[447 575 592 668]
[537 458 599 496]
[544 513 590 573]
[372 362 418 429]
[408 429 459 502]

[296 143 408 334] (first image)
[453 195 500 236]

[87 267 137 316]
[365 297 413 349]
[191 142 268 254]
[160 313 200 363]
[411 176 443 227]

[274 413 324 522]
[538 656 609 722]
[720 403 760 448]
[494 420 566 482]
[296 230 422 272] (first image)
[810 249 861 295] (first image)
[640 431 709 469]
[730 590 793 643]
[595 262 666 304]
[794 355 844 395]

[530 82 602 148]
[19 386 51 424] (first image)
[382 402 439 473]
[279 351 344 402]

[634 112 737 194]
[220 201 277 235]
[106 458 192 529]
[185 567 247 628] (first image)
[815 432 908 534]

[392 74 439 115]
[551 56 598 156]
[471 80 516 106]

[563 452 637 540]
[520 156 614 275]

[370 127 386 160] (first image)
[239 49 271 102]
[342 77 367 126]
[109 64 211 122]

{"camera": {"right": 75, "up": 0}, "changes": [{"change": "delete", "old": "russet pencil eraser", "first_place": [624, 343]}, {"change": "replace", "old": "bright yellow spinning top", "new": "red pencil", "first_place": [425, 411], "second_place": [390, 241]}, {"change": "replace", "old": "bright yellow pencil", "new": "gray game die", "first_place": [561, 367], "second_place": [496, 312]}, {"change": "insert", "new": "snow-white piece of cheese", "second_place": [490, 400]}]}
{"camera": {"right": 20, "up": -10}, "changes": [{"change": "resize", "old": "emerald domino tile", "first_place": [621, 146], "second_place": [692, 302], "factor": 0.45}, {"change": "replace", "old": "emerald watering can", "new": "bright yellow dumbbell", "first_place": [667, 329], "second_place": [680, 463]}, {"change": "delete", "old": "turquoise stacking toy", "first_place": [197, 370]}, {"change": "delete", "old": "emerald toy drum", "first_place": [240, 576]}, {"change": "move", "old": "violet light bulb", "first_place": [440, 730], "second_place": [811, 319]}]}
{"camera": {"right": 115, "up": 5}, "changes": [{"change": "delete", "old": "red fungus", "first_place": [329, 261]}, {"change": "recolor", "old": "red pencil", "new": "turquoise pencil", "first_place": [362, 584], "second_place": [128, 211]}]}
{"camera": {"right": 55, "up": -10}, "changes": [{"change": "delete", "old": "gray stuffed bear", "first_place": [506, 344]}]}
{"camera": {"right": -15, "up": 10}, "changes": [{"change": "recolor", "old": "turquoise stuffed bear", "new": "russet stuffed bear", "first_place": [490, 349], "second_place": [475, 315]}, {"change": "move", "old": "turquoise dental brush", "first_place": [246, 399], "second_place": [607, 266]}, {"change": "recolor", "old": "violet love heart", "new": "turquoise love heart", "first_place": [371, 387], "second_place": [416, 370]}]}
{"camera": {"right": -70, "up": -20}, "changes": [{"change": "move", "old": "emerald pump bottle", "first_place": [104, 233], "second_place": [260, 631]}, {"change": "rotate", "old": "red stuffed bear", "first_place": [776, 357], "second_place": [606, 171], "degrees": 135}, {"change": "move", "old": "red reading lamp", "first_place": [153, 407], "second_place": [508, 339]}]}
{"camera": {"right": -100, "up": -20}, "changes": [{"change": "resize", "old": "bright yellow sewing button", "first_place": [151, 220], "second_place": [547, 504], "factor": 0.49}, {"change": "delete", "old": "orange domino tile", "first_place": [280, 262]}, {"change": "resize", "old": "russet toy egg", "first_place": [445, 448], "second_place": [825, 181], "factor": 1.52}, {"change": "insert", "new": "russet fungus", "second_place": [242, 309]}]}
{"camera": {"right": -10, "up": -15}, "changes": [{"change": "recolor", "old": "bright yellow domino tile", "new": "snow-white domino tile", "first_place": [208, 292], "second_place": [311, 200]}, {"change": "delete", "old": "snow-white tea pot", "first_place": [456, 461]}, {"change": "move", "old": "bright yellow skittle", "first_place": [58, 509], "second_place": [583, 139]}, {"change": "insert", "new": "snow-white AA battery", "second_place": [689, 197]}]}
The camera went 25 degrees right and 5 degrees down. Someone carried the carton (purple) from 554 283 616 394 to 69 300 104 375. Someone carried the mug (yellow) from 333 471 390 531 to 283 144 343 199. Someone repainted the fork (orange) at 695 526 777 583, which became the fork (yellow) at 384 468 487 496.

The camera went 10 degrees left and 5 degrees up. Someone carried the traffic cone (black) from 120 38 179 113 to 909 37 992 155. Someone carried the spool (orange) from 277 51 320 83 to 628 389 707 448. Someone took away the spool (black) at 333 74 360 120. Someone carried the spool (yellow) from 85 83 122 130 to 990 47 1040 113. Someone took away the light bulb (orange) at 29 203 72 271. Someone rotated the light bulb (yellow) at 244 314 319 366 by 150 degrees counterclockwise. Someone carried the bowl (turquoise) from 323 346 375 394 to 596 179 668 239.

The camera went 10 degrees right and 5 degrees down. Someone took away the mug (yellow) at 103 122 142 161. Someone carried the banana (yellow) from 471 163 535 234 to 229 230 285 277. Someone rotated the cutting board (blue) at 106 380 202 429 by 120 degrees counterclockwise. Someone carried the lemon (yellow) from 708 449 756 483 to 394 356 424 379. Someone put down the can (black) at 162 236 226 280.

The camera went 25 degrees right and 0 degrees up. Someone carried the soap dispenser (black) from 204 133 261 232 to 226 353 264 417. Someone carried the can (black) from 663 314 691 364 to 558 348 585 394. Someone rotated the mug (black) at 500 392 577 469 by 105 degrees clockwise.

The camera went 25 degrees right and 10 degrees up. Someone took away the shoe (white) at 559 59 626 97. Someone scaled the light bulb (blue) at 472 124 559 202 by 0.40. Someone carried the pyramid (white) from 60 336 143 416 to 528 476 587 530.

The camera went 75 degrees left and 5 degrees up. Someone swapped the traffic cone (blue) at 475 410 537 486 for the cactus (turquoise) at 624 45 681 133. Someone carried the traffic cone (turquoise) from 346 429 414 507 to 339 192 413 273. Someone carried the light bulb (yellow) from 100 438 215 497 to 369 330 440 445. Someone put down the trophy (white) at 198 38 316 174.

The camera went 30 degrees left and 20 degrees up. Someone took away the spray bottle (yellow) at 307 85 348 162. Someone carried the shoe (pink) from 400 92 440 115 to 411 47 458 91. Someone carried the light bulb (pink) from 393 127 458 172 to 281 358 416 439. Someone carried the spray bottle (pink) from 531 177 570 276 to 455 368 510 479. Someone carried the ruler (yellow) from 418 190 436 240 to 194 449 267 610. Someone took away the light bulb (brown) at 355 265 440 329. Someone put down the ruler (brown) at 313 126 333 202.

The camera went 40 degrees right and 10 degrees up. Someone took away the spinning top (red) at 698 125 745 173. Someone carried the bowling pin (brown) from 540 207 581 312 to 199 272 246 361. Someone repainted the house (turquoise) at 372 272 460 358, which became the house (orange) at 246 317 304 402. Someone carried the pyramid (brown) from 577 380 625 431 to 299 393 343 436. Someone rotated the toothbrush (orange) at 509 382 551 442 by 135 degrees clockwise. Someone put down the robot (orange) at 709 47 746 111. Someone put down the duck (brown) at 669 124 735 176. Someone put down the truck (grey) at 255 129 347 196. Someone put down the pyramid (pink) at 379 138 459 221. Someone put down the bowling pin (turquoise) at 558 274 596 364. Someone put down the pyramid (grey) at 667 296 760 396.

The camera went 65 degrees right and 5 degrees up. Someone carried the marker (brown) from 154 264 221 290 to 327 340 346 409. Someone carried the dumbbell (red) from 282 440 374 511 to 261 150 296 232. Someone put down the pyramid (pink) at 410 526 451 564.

Your assignment → Output the full listing above word for word.

Response to this task →
[447 575 592 668]
[537 458 599 496]
[544 513 590 573]
[372 362 418 429]
[408 429 459 502]

[296 143 408 334] (first image)
[453 195 500 236]

[87 267 137 316]
[365 297 413 349]
[191 142 268 254]
[160 313 200 363]
[411 176 443 227]

[274 413 324 522]
[538 656 609 722]
[720 403 760 448]
[494 420 566 482]
[296 230 422 272] (first image)
[810 249 861 295] (first image)
[640 431 709 469]
[730 590 793 643]
[595 262 666 304]
[794 355 844 395]

[530 82 602 148]
[19 386 51 424] (first image)
[382 402 439 473]
[279 351 344 402]

[634 112 737 194]
[220 201 277 235]
[106 458 192 529]
[185 567 247 628] (first image)
[815 432 908 534]

[392 74 439 115]
[551 56 598 156]
[471 80 516 106]

[563 452 637 540]
[520 156 614 275]

[370 127 386 160] (first image)
[239 49 271 102]
[342 77 367 126]
[109 64 211 122]

{"camera": {"right": 75, "up": 0}, "changes": [{"change": "delete", "old": "russet pencil eraser", "first_place": [624, 343]}, {"change": "replace", "old": "bright yellow spinning top", "new": "red pencil", "first_place": [425, 411], "second_place": [390, 241]}, {"change": "replace", "old": "bright yellow pencil", "new": "gray game die", "first_place": [561, 367], "second_place": [496, 312]}, {"change": "insert", "new": "snow-white piece of cheese", "second_place": [490, 400]}]}
{"camera": {"right": 20, "up": -10}, "changes": [{"change": "resize", "old": "emerald domino tile", "first_place": [621, 146], "second_place": [692, 302], "factor": 0.45}, {"change": "replace", "old": "emerald watering can", "new": "bright yellow dumbbell", "first_place": [667, 329], "second_place": [680, 463]}, {"change": "delete", "old": "turquoise stacking toy", "first_place": [197, 370]}, {"change": "delete", "old": "emerald toy drum", "first_place": [240, 576]}, {"change": "move", "old": "violet light bulb", "first_place": [440, 730], "second_place": [811, 319]}]}
{"camera": {"right": 115, "up": 5}, "changes": [{"change": "delete", "old": "red fungus", "first_place": [329, 261]}, {"change": "recolor", "old": "red pencil", "new": "turquoise pencil", "first_place": [362, 584], "second_place": [128, 211]}]}
{"camera": {"right": 55, "up": -10}, "changes": [{"change": "delete", "old": "gray stuffed bear", "first_place": [506, 344]}]}
{"camera": {"right": -15, "up": 10}, "changes": [{"change": "recolor", "old": "turquoise stuffed bear", "new": "russet stuffed bear", "first_place": [490, 349], "second_place": [475, 315]}, {"change": "move", "old": "turquoise dental brush", "first_place": [246, 399], "second_place": [607, 266]}, {"change": "recolor", "old": "violet love heart", "new": "turquoise love heart", "first_place": [371, 387], "second_place": [416, 370]}]}
{"camera": {"right": -70, "up": -20}, "changes": [{"change": "move", "old": "emerald pump bottle", "first_place": [104, 233], "second_place": [260, 631]}, {"change": "rotate", "old": "red stuffed bear", "first_place": [776, 357], "second_place": [606, 171], "degrees": 135}, {"change": "move", "old": "red reading lamp", "first_place": [153, 407], "second_place": [508, 339]}]}
{"camera": {"right": -100, "up": -20}, "changes": [{"change": "resize", "old": "bright yellow sewing button", "first_place": [151, 220], "second_place": [547, 504], "factor": 0.49}, {"change": "delete", "old": "orange domino tile", "first_place": [280, 262]}, {"change": "resize", "old": "russet toy egg", "first_place": [445, 448], "second_place": [825, 181], "factor": 1.52}, {"change": "insert", "new": "russet fungus", "second_place": [242, 309]}]}
{"camera": {"right": -10, "up": -15}, "changes": [{"change": "recolor", "old": "bright yellow domino tile", "new": "snow-white domino tile", "first_place": [208, 292], "second_place": [311, 200]}, {"change": "delete", "old": "snow-white tea pot", "first_place": [456, 461]}, {"change": "move", "old": "bright yellow skittle", "first_place": [58, 509], "second_place": [583, 139]}, {"change": "insert", "new": "snow-white AA battery", "second_place": [689, 197]}]}
The camera went 25 degrees right and 5 degrees down. Someone carried the carton (purple) from 554 283 616 394 to 69 300 104 375. Someone carried the mug (yellow) from 333 471 390 531 to 283 144 343 199. Someone repainted the fork (orange) at 695 526 777 583, which became the fork (yellow) at 384 468 487 496.

The camera went 10 degrees left and 5 degrees up. Someone carried the traffic cone (black) from 120 38 179 113 to 909 37 992 155. Someone carried the spool (orange) from 277 51 320 83 to 628 389 707 448. Someone took away the spool (black) at 333 74 360 120. Someone carried the spool (yellow) from 85 83 122 130 to 990 47 1040 113. Someone took away the light bulb (orange) at 29 203 72 271. Someone rotated the light bulb (yellow) at 244 314 319 366 by 150 degrees counterclockwise. Someone carried the bowl (turquoise) from 323 346 375 394 to 596 179 668 239.

The camera went 10 degrees right and 5 degrees down. Someone took away the mug (yellow) at 103 122 142 161. Someone carried the banana (yellow) from 471 163 535 234 to 229 230 285 277. Someone rotated the cutting board (blue) at 106 380 202 429 by 120 degrees counterclockwise. Someone carried the lemon (yellow) from 708 449 756 483 to 394 356 424 379. Someone put down the can (black) at 162 236 226 280.

The camera went 25 degrees right and 0 degrees up. Someone carried the soap dispenser (black) from 204 133 261 232 to 226 353 264 417. Someone carried the can (black) from 663 314 691 364 to 558 348 585 394. Someone rotated the mug (black) at 500 392 577 469 by 105 degrees clockwise.

The camera went 25 degrees right and 10 degrees up. Someone took away the shoe (white) at 559 59 626 97. Someone scaled the light bulb (blue) at 472 124 559 202 by 0.40. Someone carried the pyramid (white) from 60 336 143 416 to 528 476 587 530.

The camera went 75 degrees left and 5 degrees up. Someone swapped the traffic cone (blue) at 475 410 537 486 for the cactus (turquoise) at 624 45 681 133. Someone carried the traffic cone (turquoise) from 346 429 414 507 to 339 192 413 273. Someone carried the light bulb (yellow) from 100 438 215 497 to 369 330 440 445. Someone put down the trophy (white) at 198 38 316 174.

The camera went 30 degrees left and 20 degrees up. Someone took away the spray bottle (yellow) at 307 85 348 162. Someone carried the shoe (pink) from 400 92 440 115 to 411 47 458 91. Someone carried the light bulb (pink) from 393 127 458 172 to 281 358 416 439. Someone carried the spray bottle (pink) from 531 177 570 276 to 455 368 510 479. Someone carried the ruler (yellow) from 418 190 436 240 to 194 449 267 610. Someone took away the light bulb (brown) at 355 265 440 329. Someone put down the ruler (brown) at 313 126 333 202.

The camera went 40 degrees right and 10 degrees up. Someone took away the spinning top (red) at 698 125 745 173. Someone carried the bowling pin (brown) from 540 207 581 312 to 199 272 246 361. Someone repainted the house (turquoise) at 372 272 460 358, which became the house (orange) at 246 317 304 402. Someone carried the pyramid (brown) from 577 380 625 431 to 299 393 343 436. Someone rotated the toothbrush (orange) at 509 382 551 442 by 135 degrees clockwise. Someone put down the robot (orange) at 709 47 746 111. Someone put down the duck (brown) at 669 124 735 176. Someone put down the truck (grey) at 255 129 347 196. Someone put down the pyramid (pink) at 379 138 459 221. Someone put down the bowling pin (turquoise) at 558 274 596 364. Someone put down the pyramid (grey) at 667 296 760 396.

The camera went 65 degrees right and 5 degrees up. Someone carried the marker (brown) from 154 264 221 290 to 327 340 346 409. Someone carried the dumbbell (red) from 282 440 374 511 to 261 150 296 232. Someone put down the pyramid (pink) at 410 526 451 564.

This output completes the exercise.